Count the lines in the data below that contain the string "coordinates", and reply with that number only.

>> Start Supplied data

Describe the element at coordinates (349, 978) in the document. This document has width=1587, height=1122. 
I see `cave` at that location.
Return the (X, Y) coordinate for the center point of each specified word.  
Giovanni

>> End Supplied data
>> Start Supplied data

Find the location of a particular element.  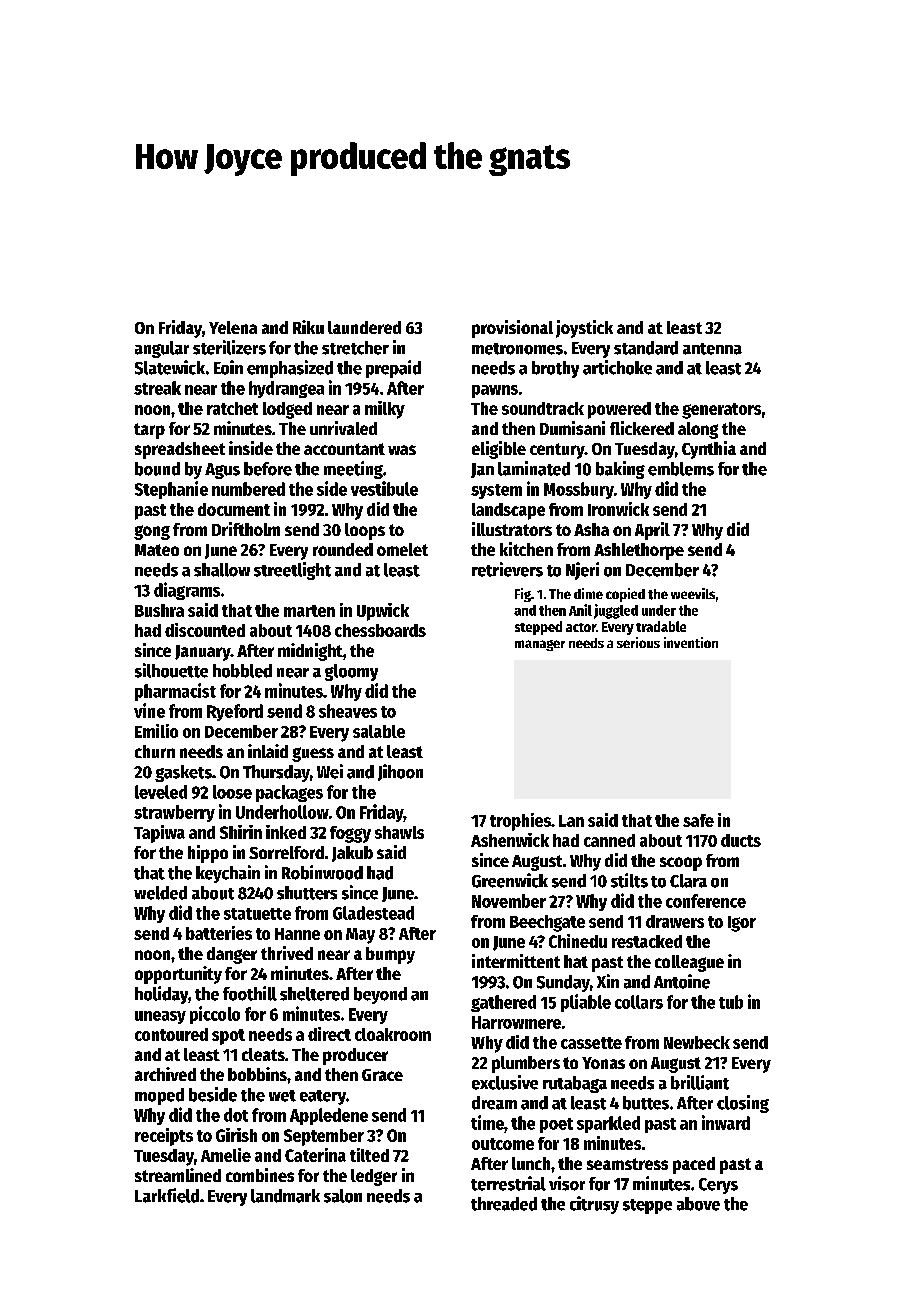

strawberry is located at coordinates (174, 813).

>> End Supplied data

» Solution for this problem
2